* _Data listing_:
........

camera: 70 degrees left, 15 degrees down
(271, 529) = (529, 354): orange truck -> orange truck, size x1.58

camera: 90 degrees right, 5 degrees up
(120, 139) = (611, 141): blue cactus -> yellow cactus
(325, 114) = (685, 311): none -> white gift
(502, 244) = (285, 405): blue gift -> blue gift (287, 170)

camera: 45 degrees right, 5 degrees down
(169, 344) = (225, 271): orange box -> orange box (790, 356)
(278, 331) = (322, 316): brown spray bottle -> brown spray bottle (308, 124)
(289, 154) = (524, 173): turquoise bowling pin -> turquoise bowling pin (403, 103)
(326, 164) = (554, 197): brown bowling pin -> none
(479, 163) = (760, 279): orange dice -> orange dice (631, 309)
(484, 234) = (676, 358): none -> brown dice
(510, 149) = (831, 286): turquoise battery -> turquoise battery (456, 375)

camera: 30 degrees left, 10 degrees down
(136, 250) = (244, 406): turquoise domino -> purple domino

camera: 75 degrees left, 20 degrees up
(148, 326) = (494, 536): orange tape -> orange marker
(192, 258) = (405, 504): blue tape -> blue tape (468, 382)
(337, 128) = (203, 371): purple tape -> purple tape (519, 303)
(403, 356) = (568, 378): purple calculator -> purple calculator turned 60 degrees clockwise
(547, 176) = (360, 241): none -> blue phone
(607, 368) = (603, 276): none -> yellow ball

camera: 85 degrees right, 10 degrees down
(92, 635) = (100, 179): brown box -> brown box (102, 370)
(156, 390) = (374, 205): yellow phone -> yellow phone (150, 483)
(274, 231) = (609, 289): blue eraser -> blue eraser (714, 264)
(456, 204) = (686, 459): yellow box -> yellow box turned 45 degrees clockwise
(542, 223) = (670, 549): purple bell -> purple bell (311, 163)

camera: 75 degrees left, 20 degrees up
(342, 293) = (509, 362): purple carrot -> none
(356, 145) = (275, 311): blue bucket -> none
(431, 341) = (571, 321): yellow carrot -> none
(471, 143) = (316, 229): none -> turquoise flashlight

........

* _Work required_:
Copy each line above containing the string "gift".

* _Exercise answer_:
(325, 114) = (685, 311): none -> white gift
(502, 244) = (285, 405): blue gift -> blue gift (287, 170)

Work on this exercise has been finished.